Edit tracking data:
———

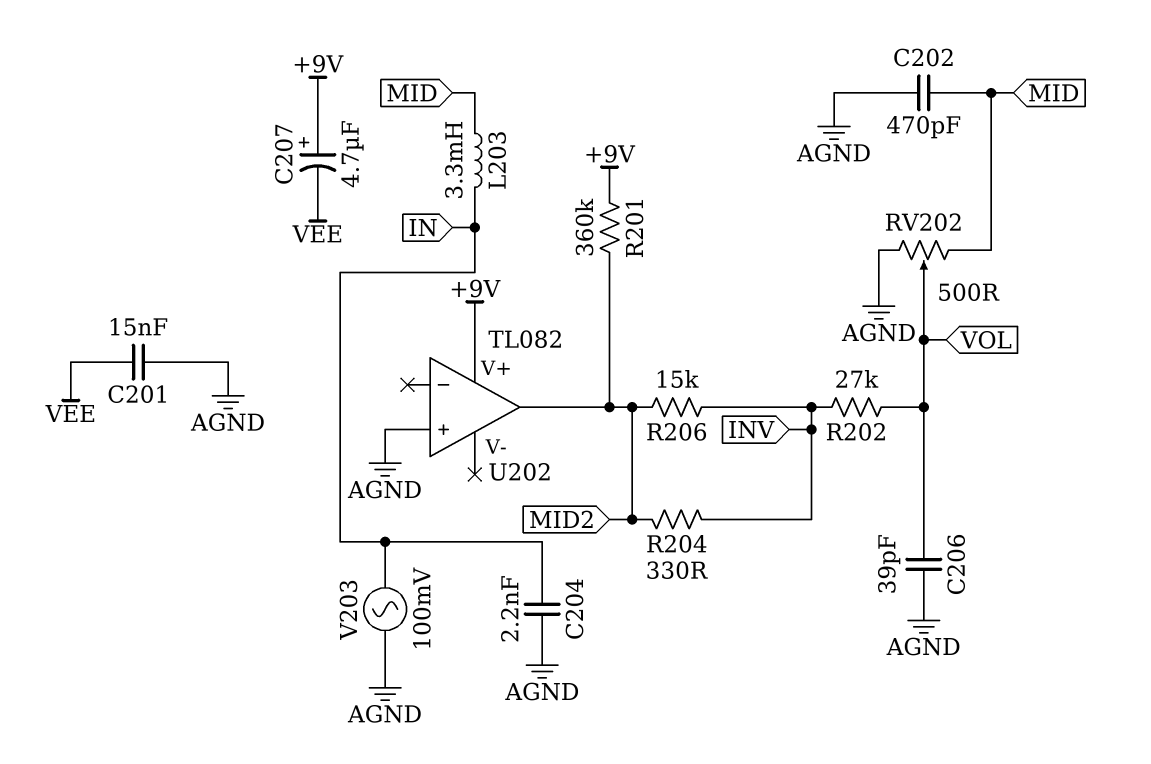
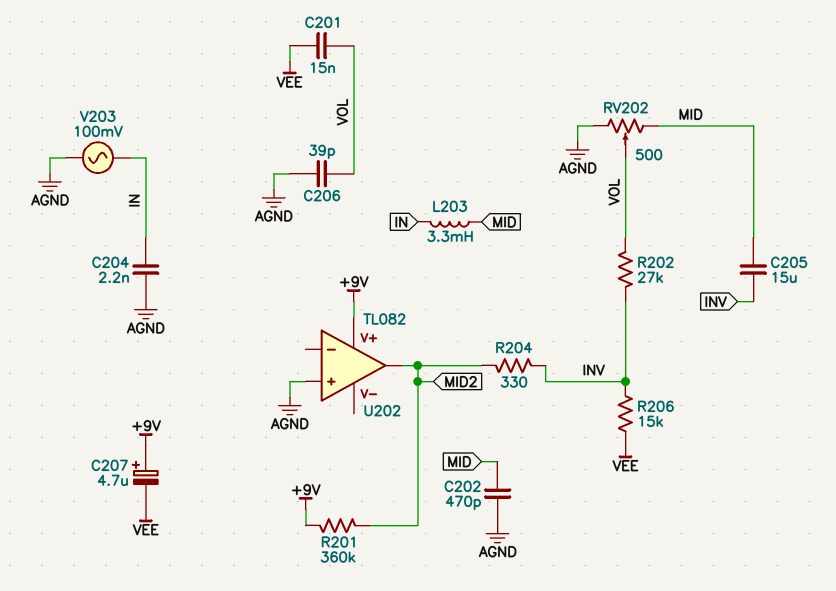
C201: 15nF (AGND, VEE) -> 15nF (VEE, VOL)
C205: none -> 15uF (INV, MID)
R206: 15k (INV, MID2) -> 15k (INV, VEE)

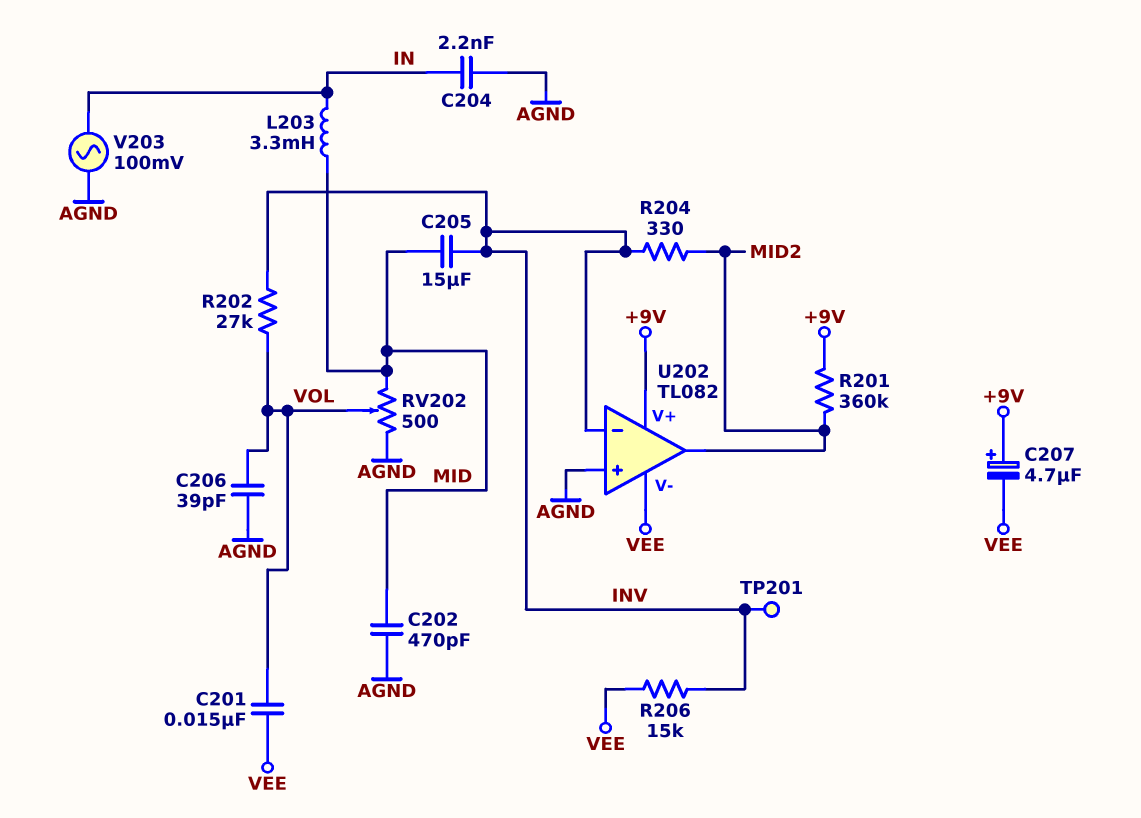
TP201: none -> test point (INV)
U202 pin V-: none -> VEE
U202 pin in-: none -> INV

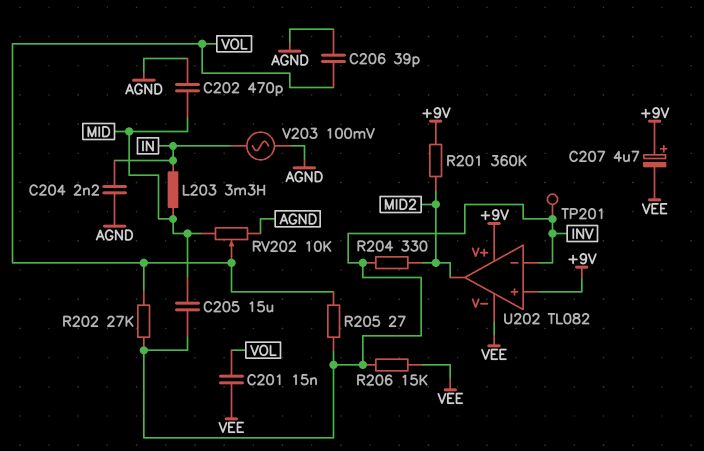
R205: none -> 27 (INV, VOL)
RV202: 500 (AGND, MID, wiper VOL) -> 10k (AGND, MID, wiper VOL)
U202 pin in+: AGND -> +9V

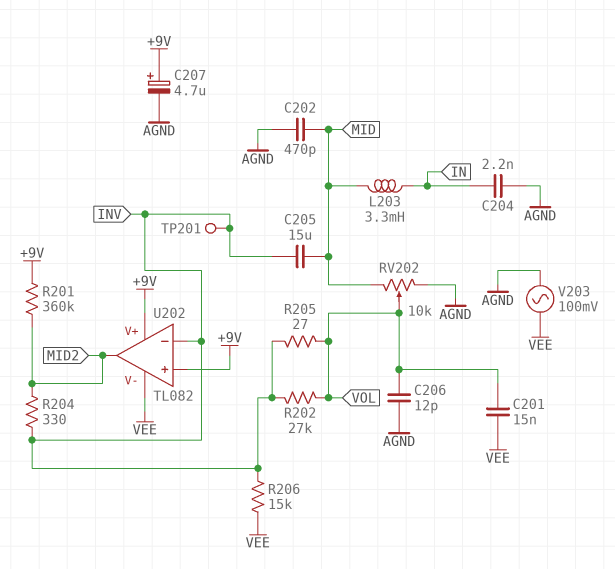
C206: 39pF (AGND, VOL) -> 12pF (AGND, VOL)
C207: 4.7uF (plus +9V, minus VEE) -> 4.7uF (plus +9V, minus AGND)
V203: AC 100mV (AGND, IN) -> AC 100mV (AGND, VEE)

———

What the exercise asks:
Set out, exactly as written, the lines from the line with "C207: 4.7uF (plus" to the last line of the records, inclusive, and only those lines.

Problem solution:
C207: 4.7uF (plus +9V, minus VEE) -> 4.7uF (plus +9V, minus AGND)
V203: AC 100mV (AGND, IN) -> AC 100mV (AGND, VEE)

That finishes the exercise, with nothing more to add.